» ACTIVITY
Copy the data that follows, character for character, minus the pictures.

[Image comparison data]

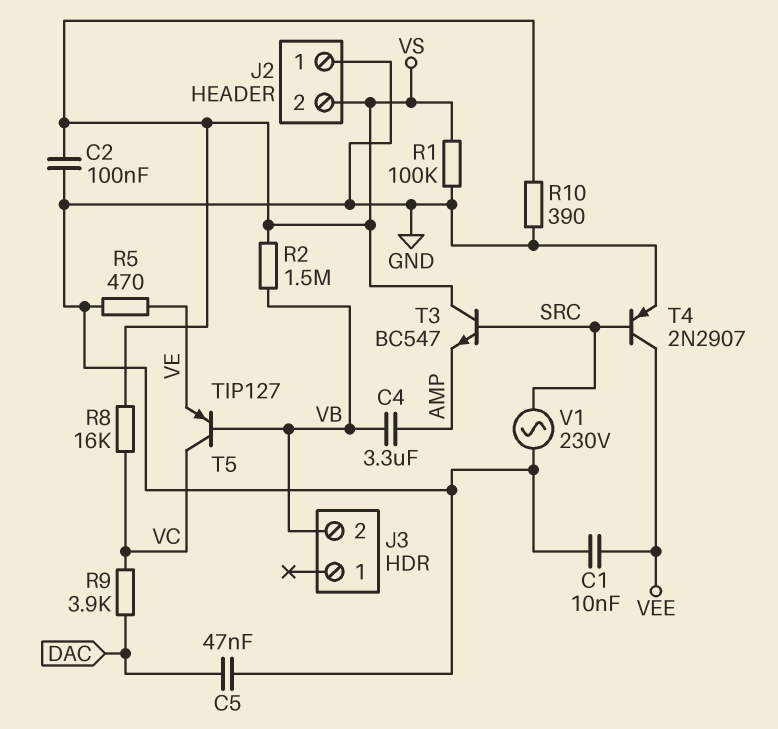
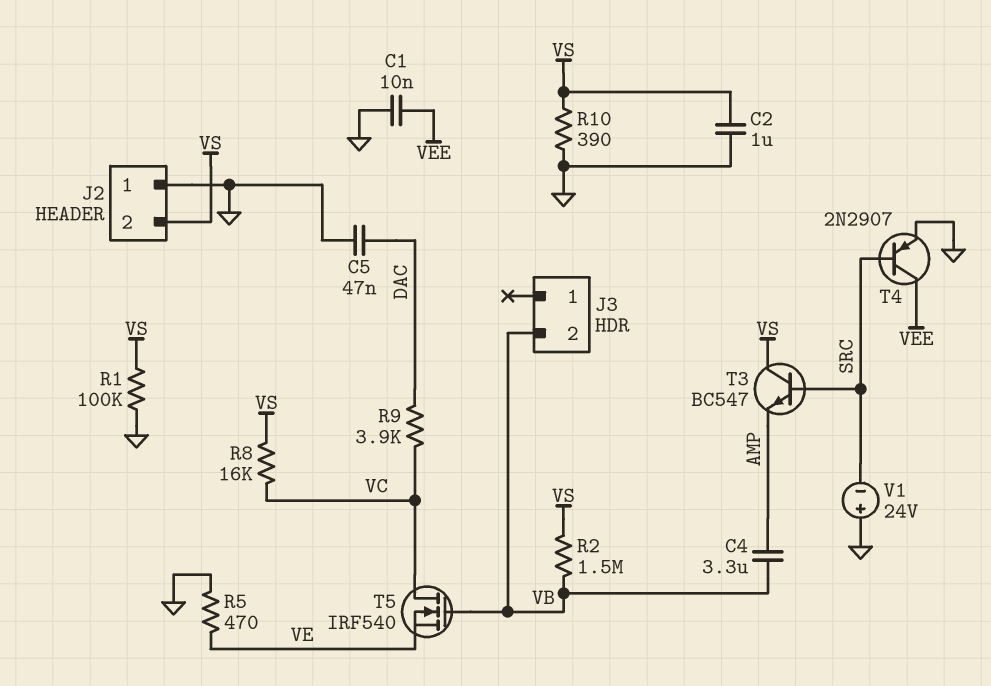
C2: 100nF (GND, VS) -> 1uF (GND, VS)
T5: PNP TIP127 (B VB, C VC, E VE) -> NMOS IRF540 (G VB, D VC, S VE)
V1: AC 230V (GND, SRC) -> 24V (plus GND, minus SRC)

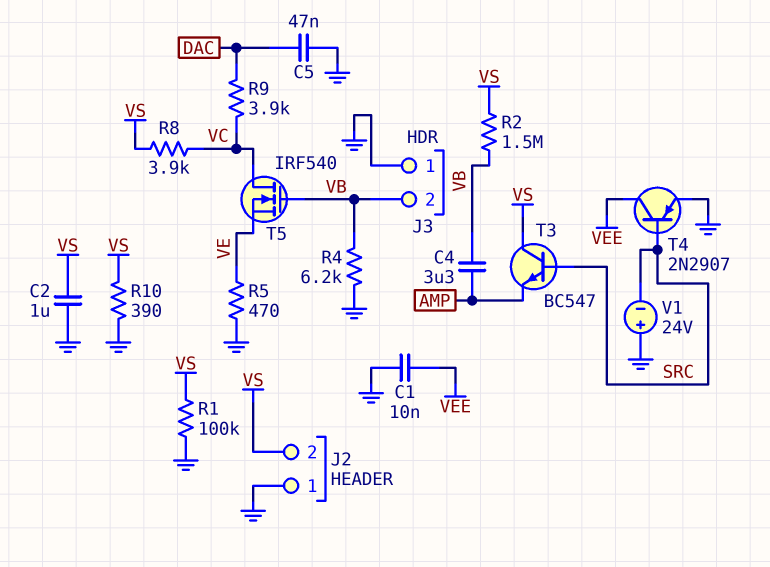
J3 pin 1: none -> GND
R4: none -> 6.2k (GND, VB)
R8: 16k (VC, VS) -> 3.9k (VC, VS)

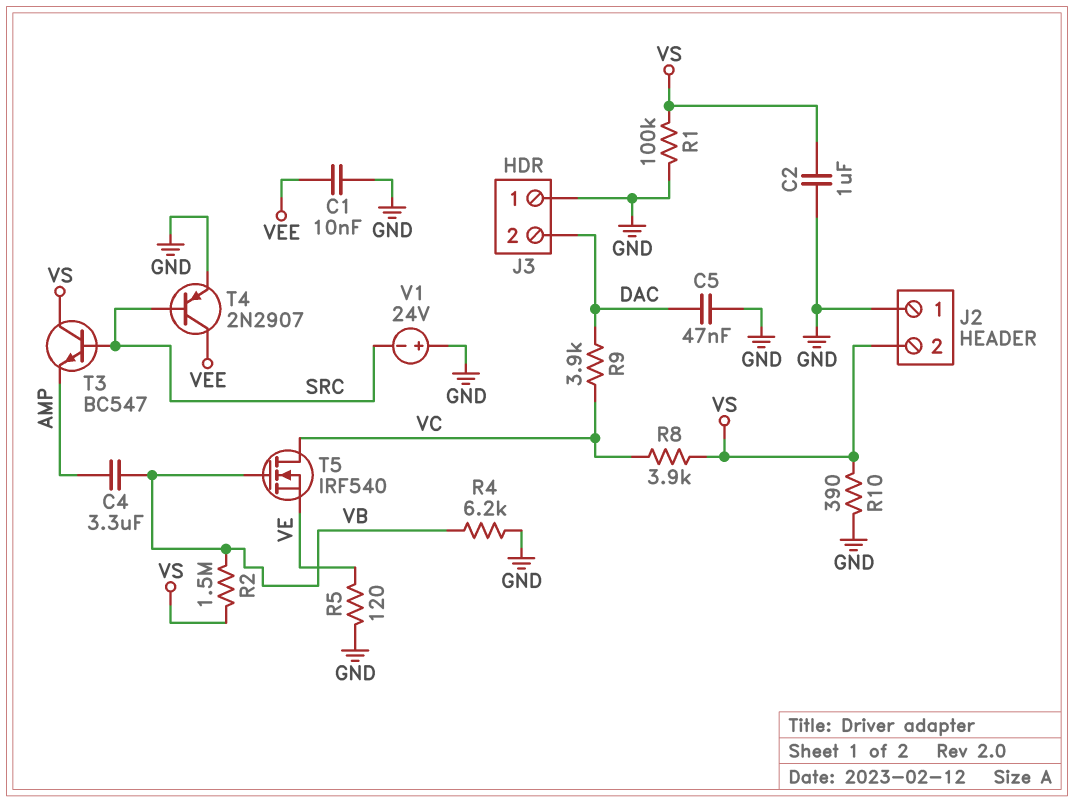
J3 pin 2: VB -> DAC
R5: 470 (GND, VE) -> 120 (GND, VE)

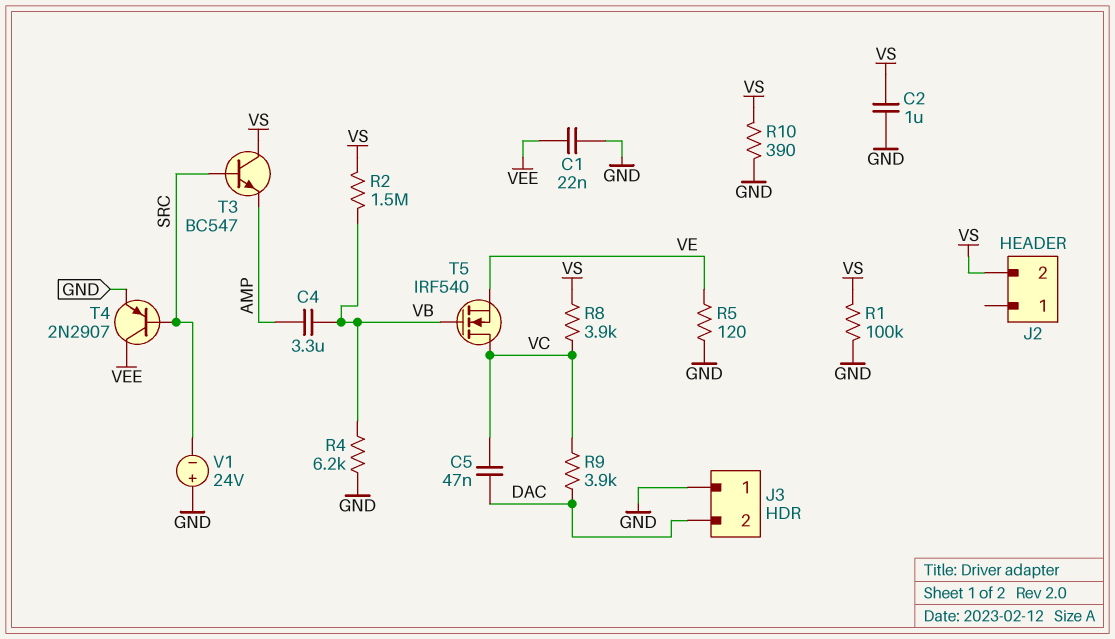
C1: 10nF (GND, VEE) -> 22nF (GND, VEE)
C5: 47nF (DAC, GND) -> 47nF (DAC, VC)
J2 pin 1: GND -> none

» REPLY
C2: 100nF (GND, VS) -> 1uF (GND, VS)
T5: PNP TIP127 (B VB, C VC, E VE) -> NMOS IRF540 (G VB, D VC, S VE)
V1: AC 230V (GND, SRC) -> 24V (plus GND, minus SRC)

J3 pin 1: none -> GND
R4: none -> 6.2k (GND, VB)
R8: 16k (VC, VS) -> 3.9k (VC, VS)

J3 pin 2: VB -> DAC
R5: 470 (GND, VE) -> 120 (GND, VE)

C1: 10nF (GND, VEE) -> 22nF (GND, VEE)
C5: 47nF (DAC, GND) -> 47nF (DAC, VC)
J2 pin 1: GND -> none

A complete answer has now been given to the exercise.